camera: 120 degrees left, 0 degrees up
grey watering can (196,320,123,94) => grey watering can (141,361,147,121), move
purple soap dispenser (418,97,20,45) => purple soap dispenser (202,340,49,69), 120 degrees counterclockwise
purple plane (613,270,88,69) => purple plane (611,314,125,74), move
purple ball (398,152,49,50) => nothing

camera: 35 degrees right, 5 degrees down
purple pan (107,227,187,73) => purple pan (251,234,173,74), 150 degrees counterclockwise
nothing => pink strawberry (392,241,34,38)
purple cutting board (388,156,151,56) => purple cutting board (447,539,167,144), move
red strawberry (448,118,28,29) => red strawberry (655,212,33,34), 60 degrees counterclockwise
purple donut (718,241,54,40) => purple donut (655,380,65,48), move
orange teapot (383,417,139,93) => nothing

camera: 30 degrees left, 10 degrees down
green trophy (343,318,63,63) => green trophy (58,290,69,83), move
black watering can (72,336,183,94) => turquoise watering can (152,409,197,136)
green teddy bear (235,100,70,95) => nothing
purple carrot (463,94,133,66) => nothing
━━━━━━━━━━
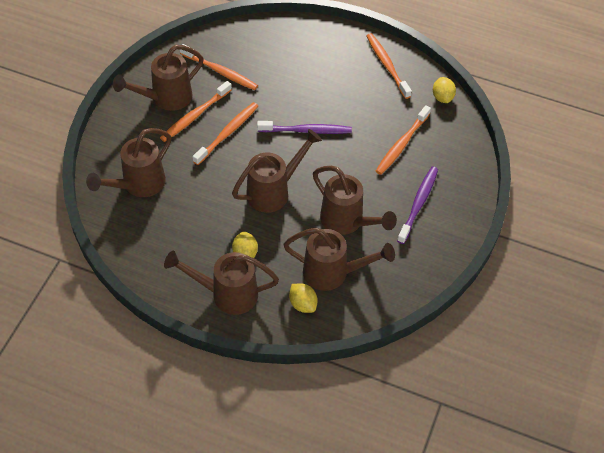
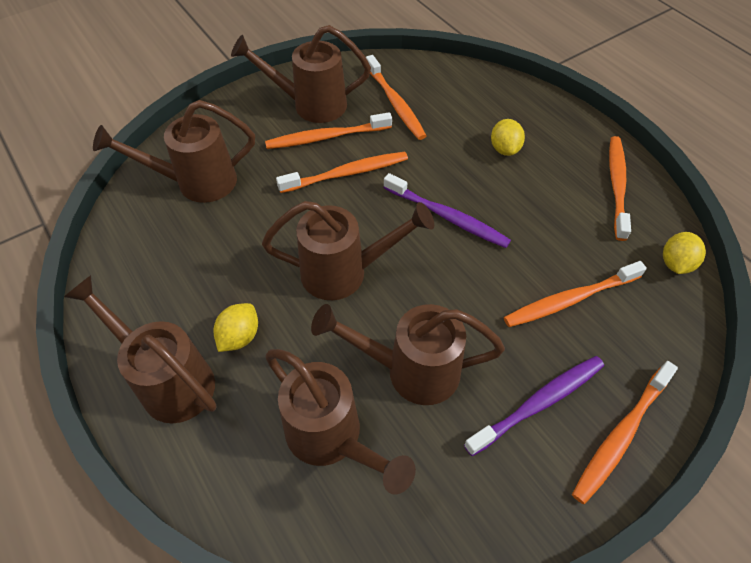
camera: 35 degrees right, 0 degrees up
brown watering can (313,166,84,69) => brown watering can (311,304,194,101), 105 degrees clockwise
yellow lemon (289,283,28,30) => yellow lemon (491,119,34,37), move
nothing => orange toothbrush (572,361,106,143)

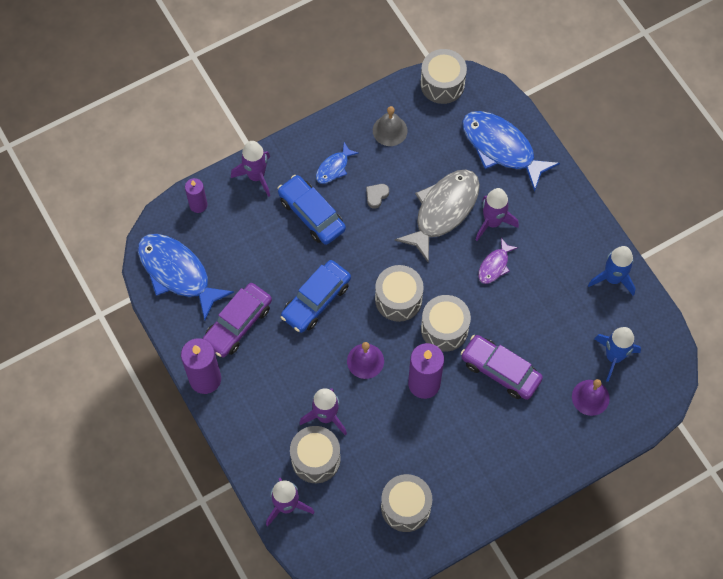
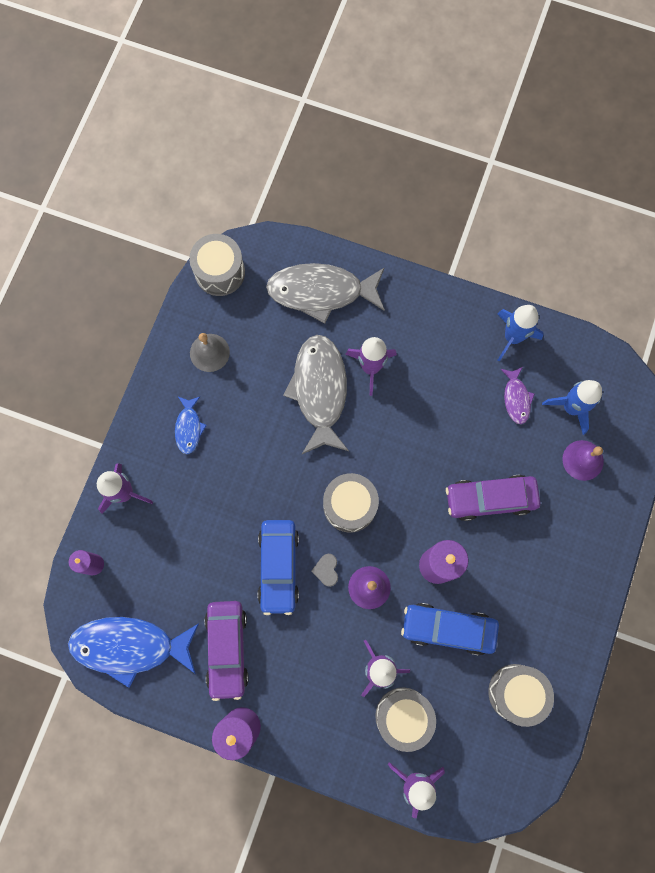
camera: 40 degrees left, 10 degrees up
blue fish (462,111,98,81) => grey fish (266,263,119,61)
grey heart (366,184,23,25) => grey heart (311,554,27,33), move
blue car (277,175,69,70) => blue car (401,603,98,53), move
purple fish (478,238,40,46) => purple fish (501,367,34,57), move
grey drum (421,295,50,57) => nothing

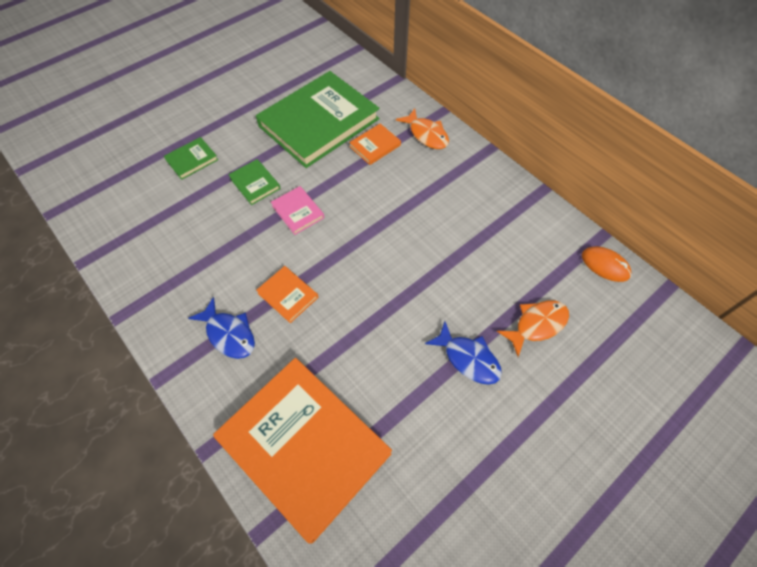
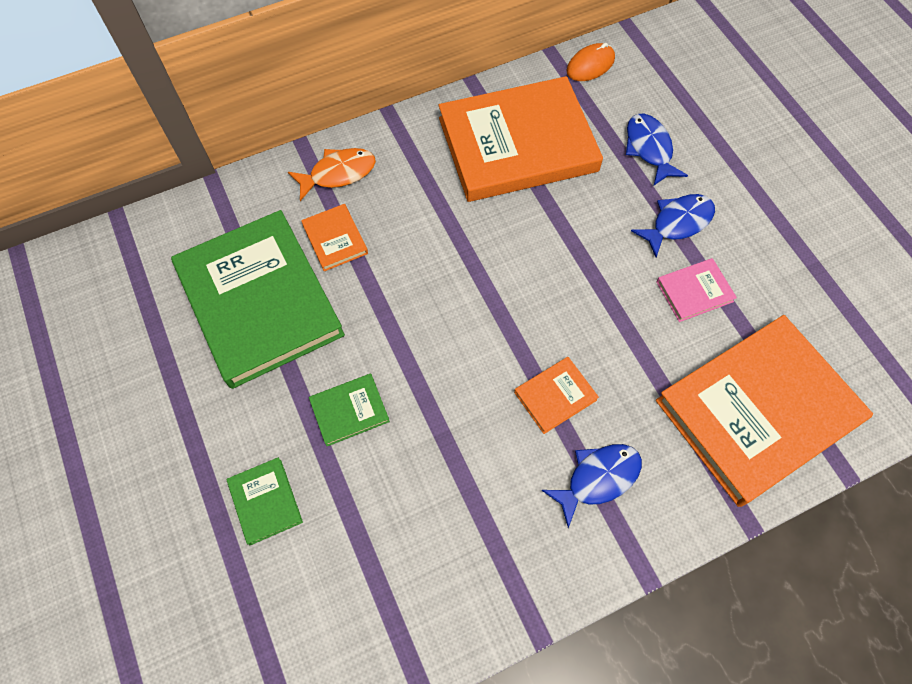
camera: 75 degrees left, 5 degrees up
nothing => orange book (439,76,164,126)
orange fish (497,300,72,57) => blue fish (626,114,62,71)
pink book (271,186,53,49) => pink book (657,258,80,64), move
━━━━━━━━━━
**WHAT IS NEEDED:** Every line above from the line with "camera: 120 degrees left, 0 degrees up" to the line with "purple plane (613,270,88,69)" is wanted, ends included; write them out exactly and add no other line.

**RESULT OF THE EXERCISE:**
camera: 120 degrees left, 0 degrees up
grey watering can (196,320,123,94) => grey watering can (141,361,147,121), move
purple soap dispenser (418,97,20,45) => purple soap dispenser (202,340,49,69), 120 degrees counterclockwise
purple plane (613,270,88,69) => purple plane (611,314,125,74), move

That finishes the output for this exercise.